Reproduce the entries below exactly, but only from the line containing "blue tree: 7 -> 6" to the line containing "white pencil: 6 -> 7", inclusive.
○ ○ ○ ○ ○ ○ ○
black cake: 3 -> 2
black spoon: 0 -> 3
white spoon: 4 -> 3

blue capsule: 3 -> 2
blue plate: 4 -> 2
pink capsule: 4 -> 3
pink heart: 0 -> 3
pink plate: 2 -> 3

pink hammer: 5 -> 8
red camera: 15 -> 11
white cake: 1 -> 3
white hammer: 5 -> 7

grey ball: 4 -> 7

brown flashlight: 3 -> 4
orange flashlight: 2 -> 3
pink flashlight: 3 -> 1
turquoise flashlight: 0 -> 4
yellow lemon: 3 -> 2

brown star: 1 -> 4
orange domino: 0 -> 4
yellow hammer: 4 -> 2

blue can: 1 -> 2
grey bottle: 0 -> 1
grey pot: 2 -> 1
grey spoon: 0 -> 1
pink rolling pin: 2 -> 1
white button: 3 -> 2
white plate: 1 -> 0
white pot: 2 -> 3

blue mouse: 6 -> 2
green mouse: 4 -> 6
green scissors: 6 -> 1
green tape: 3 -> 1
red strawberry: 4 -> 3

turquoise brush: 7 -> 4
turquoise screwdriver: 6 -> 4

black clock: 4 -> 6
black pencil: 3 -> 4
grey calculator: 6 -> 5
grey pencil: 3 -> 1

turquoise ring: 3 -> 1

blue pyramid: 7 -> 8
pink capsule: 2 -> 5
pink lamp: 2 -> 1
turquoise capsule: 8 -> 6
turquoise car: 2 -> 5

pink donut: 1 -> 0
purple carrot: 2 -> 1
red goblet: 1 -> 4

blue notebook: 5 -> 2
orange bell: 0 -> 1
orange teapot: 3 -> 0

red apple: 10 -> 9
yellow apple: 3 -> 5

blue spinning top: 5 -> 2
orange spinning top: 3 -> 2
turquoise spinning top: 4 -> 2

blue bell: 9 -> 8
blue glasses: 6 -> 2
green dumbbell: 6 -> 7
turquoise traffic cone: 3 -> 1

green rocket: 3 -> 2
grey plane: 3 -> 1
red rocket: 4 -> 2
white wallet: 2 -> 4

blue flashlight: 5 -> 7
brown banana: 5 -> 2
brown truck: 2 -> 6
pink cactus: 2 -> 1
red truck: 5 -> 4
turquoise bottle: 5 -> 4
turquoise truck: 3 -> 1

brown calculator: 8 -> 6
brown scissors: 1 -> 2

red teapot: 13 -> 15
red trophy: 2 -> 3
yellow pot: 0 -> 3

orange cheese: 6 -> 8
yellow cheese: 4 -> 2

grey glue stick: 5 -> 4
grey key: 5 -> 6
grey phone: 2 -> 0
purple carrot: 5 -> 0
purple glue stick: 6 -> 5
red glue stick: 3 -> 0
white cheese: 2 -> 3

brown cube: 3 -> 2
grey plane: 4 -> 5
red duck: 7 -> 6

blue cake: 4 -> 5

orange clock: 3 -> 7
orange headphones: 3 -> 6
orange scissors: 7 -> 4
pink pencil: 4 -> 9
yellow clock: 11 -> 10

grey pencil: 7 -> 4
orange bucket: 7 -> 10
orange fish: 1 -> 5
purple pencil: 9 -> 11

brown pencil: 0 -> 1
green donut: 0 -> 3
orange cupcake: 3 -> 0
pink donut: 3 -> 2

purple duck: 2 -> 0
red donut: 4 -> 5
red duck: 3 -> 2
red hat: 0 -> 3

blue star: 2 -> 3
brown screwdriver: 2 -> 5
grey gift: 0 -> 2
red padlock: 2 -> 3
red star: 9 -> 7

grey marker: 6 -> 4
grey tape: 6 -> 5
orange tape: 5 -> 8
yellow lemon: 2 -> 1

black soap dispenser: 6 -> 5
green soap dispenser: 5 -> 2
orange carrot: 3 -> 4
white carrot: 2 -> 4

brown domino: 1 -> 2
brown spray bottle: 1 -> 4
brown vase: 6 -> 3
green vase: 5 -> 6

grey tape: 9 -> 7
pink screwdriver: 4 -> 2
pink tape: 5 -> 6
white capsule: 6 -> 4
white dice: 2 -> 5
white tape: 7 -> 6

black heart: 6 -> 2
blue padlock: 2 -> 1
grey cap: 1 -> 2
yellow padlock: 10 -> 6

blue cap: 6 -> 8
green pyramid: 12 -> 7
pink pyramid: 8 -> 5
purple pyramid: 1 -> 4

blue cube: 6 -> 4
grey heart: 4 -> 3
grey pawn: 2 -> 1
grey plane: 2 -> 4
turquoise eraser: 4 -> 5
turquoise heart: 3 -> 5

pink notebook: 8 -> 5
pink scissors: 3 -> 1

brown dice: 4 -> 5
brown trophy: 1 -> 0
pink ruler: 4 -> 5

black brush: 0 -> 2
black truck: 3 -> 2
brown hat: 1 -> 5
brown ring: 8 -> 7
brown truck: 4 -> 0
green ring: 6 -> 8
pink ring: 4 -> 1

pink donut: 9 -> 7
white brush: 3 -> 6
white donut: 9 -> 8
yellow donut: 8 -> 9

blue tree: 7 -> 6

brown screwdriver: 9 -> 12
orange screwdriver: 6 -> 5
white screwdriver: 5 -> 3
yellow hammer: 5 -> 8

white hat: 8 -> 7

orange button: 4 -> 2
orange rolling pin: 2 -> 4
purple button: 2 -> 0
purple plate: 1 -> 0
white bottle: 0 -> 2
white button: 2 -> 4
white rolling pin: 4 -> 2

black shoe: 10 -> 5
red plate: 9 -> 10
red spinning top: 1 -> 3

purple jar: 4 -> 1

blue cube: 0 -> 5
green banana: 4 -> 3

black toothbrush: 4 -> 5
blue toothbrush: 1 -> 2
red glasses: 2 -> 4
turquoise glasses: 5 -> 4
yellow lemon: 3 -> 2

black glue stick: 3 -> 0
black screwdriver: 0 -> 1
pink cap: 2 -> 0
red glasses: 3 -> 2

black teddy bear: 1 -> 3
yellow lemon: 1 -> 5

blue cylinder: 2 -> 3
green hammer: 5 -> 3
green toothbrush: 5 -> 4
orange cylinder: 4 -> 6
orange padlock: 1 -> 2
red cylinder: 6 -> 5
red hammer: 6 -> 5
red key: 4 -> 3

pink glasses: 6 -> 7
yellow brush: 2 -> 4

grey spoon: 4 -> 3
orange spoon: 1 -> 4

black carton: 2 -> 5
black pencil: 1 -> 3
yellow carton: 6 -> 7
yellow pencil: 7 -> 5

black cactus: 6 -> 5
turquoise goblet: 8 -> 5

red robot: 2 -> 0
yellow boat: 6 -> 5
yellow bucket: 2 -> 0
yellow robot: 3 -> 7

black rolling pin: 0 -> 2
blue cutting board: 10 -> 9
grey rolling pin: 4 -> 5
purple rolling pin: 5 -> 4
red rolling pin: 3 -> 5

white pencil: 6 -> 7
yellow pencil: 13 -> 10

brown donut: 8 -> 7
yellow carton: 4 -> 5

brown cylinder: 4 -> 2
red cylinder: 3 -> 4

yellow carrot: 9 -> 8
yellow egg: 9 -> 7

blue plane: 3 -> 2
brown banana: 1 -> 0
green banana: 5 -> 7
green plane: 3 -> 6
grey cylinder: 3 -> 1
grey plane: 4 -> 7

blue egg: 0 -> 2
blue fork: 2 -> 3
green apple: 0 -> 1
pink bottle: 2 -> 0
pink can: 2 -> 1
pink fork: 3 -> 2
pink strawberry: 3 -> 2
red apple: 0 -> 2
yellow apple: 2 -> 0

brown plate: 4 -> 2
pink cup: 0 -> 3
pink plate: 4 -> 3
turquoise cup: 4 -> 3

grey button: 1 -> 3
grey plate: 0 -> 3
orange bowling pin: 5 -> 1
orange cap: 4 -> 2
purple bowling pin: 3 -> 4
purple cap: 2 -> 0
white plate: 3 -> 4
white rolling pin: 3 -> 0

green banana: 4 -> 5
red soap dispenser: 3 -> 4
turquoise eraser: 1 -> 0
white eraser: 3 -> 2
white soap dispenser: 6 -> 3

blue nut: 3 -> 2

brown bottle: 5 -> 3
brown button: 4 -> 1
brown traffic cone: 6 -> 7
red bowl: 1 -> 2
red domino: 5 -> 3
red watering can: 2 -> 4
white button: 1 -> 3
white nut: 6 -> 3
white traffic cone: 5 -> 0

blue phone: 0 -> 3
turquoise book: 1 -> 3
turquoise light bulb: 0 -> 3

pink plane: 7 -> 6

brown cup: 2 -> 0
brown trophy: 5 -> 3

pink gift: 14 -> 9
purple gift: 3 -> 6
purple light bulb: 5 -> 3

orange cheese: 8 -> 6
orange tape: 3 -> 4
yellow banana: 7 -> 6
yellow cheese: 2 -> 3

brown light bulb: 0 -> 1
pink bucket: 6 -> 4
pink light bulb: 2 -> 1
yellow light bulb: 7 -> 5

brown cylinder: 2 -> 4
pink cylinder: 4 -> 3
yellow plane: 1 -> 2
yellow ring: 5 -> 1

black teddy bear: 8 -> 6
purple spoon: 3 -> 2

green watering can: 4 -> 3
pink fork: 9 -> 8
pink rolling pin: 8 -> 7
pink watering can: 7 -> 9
○ ○ ○ ○ ○ ○ ○
## Output below
blue tree: 7 -> 6

brown screwdriver: 9 -> 12
orange screwdriver: 6 -> 5
white screwdriver: 5 -> 3
yellow hammer: 5 -> 8

white hat: 8 -> 7

orange button: 4 -> 2
orange rolling pin: 2 -> 4
purple button: 2 -> 0
purple plate: 1 -> 0
white bottle: 0 -> 2
white button: 2 -> 4
white rolling pin: 4 -> 2

black shoe: 10 -> 5
red plate: 9 -> 10
red spinning top: 1 -> 3

purple jar: 4 -> 1

blue cube: 0 -> 5
green banana: 4 -> 3

black toothbrush: 4 -> 5
blue toothbrush: 1 -> 2
red glasses: 2 -> 4
turquoise glasses: 5 -> 4
yellow lemon: 3 -> 2

black glue stick: 3 -> 0
black screwdriver: 0 -> 1
pink cap: 2 -> 0
red glasses: 3 -> 2

black teddy bear: 1 -> 3
yellow lemon: 1 -> 5

blue cylinder: 2 -> 3
green hammer: 5 -> 3
green toothbrush: 5 -> 4
orange cylinder: 4 -> 6
orange padlock: 1 -> 2
red cylinder: 6 -> 5
red hammer: 6 -> 5
red key: 4 -> 3

pink glasses: 6 -> 7
yellow brush: 2 -> 4

grey spoon: 4 -> 3
orange spoon: 1 -> 4

black carton: 2 -> 5
black pencil: 1 -> 3
yellow carton: 6 -> 7
yellow pencil: 7 -> 5

black cactus: 6 -> 5
turquoise goblet: 8 -> 5

red robot: 2 -> 0
yellow boat: 6 -> 5
yellow bucket: 2 -> 0
yellow robot: 3 -> 7

black rolling pin: 0 -> 2
blue cutting board: 10 -> 9
grey rolling pin: 4 -> 5
purple rolling pin: 5 -> 4
red rolling pin: 3 -> 5

white pencil: 6 -> 7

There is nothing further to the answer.